_WHAT YOU NEED TO DO_:
Across the records below, count the lines that contain "camera" and write down only the count.

** MATERIAL FOR THE TASK follows **

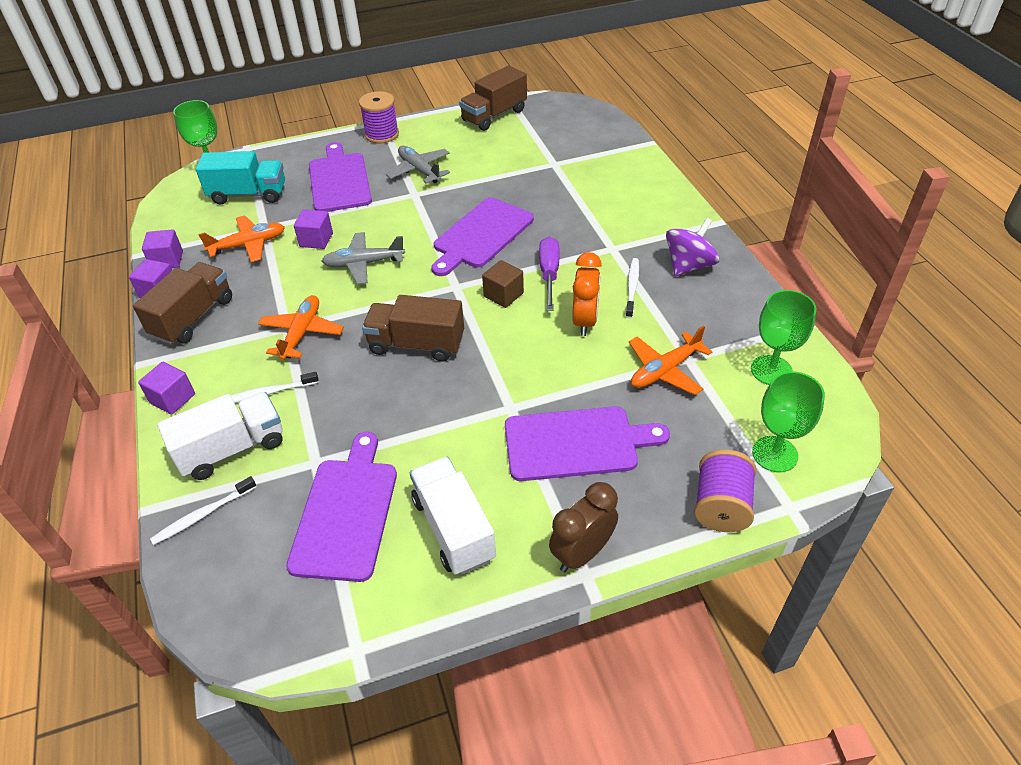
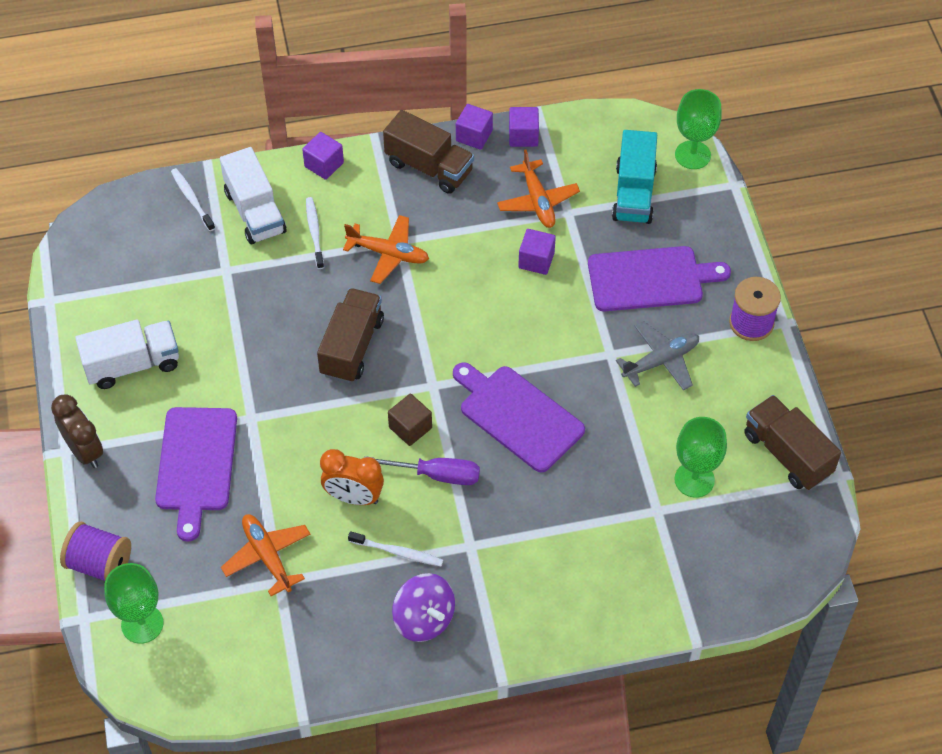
camera: 95 degrees right, 10 degrees up
(346, 512) = (168, 292): purple cutting board -> none
(363, 263) = (486, 303): grey plane -> none
(771, 370) = (244, 654): green goblet -> green goblet (694, 479)

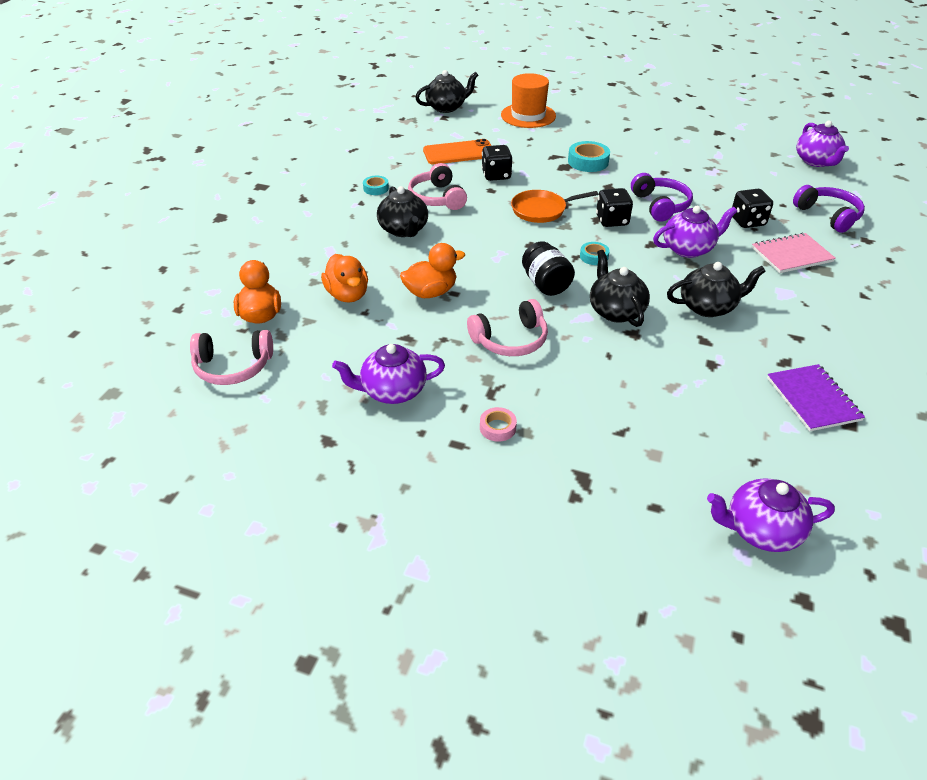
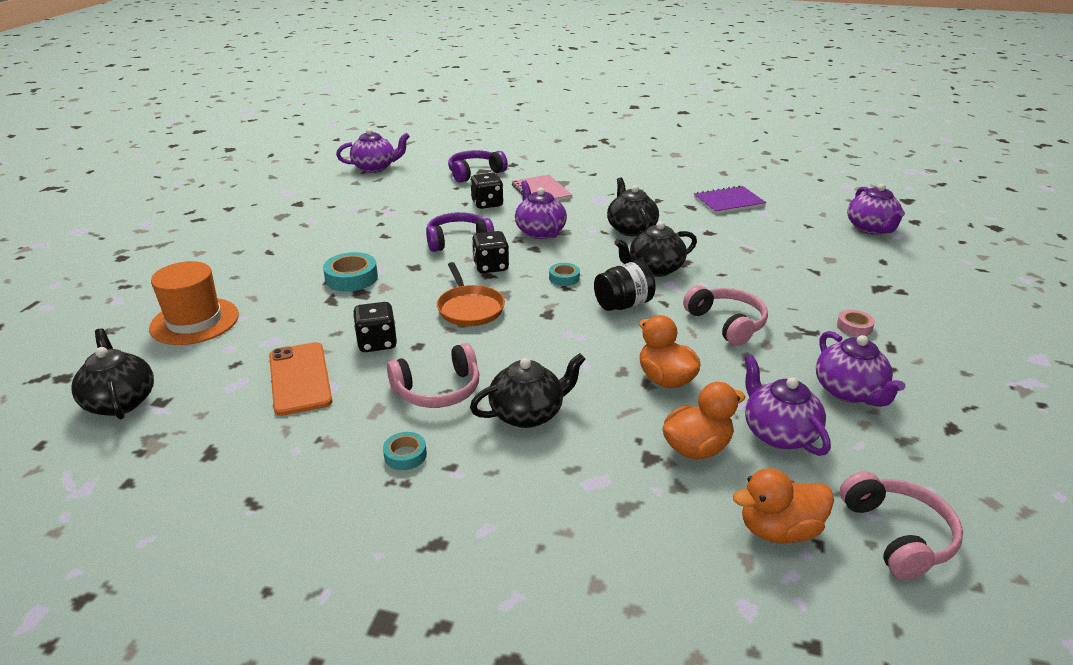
camera: 95 degrees left, 10 degrees down
(351, 336) = (778, 433): none -> purple teapot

** End of MATERIAL FOR THE TASK **

_THE COMPLETED TASK_:
2